▶ [WHAT IS BEING ASKED]:
Beneath this instruction is a listing; print exactly the lines in it starting at the line that contains "(586, 183) = (595, 159): yellow" and going through the line that contains "(369, 227) = (372, 348): yellow".

▶ [RECORDED INFORMATION]:
※ ※ ※

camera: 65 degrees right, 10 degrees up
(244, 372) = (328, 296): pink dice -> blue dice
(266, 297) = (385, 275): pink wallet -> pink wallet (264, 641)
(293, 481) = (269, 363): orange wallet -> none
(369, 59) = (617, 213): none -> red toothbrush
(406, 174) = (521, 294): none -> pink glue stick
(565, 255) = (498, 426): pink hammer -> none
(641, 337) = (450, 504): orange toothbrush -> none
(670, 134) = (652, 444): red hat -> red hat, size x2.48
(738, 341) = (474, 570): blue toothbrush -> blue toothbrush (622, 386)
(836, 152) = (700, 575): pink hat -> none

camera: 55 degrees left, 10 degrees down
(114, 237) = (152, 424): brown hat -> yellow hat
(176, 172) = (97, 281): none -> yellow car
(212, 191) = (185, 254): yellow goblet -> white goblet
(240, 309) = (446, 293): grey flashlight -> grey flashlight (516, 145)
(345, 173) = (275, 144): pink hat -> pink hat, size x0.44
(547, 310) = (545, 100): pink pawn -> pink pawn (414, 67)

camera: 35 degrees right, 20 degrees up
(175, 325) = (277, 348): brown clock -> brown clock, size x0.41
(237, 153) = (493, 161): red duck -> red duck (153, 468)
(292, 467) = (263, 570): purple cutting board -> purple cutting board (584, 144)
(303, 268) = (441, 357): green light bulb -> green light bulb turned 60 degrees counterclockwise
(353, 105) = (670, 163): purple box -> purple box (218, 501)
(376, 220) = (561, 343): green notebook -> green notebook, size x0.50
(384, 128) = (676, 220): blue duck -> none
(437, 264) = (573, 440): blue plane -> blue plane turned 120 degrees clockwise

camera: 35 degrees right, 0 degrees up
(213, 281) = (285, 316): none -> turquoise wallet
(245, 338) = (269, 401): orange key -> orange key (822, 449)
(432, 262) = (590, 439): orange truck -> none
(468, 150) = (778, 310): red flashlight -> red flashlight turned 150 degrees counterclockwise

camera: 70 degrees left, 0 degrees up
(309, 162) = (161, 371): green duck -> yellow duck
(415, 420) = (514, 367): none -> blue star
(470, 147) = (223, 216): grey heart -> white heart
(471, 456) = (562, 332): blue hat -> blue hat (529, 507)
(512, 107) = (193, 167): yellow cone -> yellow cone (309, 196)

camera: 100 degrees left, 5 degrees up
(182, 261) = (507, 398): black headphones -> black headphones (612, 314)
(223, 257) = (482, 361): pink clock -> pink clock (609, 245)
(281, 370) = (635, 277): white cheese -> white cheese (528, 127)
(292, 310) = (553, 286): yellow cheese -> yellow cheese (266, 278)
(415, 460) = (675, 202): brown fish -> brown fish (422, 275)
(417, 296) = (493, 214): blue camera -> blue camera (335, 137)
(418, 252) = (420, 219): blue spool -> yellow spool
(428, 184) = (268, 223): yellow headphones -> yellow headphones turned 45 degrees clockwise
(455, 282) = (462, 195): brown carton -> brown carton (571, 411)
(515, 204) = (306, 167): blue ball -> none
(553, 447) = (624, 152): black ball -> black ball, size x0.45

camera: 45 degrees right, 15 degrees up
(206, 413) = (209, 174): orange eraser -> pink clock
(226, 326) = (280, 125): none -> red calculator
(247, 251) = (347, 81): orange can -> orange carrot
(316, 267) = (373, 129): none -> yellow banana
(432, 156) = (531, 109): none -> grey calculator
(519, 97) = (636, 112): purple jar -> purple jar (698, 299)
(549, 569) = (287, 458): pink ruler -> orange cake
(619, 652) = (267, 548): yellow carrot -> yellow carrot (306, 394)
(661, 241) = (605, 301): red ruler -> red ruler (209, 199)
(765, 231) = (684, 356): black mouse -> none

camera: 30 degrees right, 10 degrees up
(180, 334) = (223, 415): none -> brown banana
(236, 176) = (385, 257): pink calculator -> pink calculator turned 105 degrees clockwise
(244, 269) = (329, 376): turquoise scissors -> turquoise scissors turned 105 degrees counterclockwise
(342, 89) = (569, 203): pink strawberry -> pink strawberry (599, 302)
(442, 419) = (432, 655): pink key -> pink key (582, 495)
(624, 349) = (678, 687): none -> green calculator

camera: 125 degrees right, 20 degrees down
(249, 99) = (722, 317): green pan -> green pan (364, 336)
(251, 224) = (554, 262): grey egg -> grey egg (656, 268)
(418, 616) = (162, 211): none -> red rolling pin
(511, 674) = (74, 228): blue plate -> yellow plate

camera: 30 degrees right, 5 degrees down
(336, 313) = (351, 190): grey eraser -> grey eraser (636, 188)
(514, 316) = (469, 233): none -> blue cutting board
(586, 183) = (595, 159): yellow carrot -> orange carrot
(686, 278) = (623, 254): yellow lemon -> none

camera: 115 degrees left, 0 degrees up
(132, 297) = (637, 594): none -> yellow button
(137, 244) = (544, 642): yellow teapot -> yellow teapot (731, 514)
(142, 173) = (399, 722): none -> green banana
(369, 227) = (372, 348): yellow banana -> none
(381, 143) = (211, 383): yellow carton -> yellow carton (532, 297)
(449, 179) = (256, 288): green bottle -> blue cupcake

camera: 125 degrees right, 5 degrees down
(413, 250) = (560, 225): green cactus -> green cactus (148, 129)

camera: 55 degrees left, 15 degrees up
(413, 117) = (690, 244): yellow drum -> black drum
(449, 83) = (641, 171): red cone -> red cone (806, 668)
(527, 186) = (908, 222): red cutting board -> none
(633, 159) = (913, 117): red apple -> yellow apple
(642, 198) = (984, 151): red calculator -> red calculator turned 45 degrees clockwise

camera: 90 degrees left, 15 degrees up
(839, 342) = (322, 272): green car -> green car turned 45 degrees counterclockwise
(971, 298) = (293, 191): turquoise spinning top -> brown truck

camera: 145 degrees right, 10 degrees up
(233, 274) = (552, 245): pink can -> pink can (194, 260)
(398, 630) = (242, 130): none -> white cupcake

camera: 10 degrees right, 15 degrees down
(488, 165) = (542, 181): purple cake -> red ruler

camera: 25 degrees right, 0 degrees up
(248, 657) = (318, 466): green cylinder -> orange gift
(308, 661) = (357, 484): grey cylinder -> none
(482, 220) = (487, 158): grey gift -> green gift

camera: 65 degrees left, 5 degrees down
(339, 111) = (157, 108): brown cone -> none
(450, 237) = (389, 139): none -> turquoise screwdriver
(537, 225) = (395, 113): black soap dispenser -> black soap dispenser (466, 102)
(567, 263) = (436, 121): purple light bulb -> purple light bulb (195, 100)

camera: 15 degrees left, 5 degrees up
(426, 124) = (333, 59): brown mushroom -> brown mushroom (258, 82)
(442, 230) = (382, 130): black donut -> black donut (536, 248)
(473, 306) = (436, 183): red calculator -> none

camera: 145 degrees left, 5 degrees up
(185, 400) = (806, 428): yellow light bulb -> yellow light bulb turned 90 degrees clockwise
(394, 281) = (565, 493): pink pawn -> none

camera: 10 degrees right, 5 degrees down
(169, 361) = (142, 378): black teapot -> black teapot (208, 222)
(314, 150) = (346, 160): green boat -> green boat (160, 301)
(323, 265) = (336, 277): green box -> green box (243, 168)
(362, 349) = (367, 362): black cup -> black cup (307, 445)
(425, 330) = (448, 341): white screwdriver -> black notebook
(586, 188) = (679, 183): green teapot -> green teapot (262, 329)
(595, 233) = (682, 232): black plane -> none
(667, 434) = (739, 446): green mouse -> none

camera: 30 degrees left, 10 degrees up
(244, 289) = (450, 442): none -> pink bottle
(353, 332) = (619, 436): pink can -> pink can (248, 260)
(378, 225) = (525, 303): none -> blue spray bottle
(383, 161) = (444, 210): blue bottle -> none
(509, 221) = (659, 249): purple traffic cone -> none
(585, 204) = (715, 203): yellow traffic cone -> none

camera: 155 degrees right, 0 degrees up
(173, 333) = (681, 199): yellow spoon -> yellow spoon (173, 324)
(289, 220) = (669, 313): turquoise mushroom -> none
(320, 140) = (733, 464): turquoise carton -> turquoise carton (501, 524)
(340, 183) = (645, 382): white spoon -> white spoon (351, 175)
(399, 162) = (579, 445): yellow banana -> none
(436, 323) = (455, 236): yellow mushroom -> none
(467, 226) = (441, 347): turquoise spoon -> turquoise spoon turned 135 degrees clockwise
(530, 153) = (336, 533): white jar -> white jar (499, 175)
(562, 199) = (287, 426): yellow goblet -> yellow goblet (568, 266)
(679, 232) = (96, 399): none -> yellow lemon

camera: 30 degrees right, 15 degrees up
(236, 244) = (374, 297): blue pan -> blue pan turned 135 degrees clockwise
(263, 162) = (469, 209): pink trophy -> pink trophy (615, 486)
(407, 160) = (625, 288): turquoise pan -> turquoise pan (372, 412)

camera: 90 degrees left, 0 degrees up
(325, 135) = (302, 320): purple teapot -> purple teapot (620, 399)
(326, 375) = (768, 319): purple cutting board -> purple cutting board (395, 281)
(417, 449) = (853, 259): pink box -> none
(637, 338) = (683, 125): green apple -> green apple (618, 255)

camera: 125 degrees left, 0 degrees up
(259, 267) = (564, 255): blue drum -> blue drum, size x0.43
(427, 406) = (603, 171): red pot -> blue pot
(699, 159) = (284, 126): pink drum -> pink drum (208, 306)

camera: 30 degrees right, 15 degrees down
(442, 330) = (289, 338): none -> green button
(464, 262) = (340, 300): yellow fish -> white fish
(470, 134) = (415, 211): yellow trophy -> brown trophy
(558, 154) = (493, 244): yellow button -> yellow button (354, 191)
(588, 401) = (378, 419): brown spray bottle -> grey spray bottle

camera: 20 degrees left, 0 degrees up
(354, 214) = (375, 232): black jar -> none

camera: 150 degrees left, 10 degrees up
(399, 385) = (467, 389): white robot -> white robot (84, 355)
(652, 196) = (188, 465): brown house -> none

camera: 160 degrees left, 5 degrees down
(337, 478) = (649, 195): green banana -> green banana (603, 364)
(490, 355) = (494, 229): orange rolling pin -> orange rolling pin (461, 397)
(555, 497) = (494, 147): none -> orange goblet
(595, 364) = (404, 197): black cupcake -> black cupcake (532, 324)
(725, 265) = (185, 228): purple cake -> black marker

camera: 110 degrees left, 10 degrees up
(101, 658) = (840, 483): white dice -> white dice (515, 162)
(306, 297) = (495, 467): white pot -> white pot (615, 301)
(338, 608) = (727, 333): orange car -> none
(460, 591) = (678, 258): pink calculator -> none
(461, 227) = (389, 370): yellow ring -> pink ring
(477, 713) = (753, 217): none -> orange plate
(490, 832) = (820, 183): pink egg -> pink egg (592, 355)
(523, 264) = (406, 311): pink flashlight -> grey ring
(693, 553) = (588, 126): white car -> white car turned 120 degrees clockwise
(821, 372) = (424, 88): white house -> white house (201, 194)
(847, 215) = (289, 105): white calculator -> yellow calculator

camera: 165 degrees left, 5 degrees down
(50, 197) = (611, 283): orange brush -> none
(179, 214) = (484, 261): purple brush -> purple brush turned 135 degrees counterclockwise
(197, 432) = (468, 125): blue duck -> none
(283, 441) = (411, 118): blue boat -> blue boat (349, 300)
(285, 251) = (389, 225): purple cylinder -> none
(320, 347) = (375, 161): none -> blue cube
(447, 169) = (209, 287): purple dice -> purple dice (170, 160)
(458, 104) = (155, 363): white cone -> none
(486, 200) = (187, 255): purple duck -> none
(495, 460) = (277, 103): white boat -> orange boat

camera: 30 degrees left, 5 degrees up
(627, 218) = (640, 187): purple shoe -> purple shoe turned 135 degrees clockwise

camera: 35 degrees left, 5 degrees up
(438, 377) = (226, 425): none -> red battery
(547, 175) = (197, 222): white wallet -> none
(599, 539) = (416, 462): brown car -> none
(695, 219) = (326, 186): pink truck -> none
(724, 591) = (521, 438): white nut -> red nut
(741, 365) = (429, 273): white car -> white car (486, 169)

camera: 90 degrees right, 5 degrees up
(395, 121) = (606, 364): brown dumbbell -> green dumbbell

※ ※ ※

▶ [EXERCISE RESULT]:
(586, 183) = (595, 159): yellow carrot -> orange carrot
(686, 278) = (623, 254): yellow lemon -> none

camera: 115 degrees left, 0 degrees up
(132, 297) = (637, 594): none -> yellow button
(137, 244) = (544, 642): yellow teapot -> yellow teapot (731, 514)
(142, 173) = (399, 722): none -> green banana
(369, 227) = (372, 348): yellow banana -> none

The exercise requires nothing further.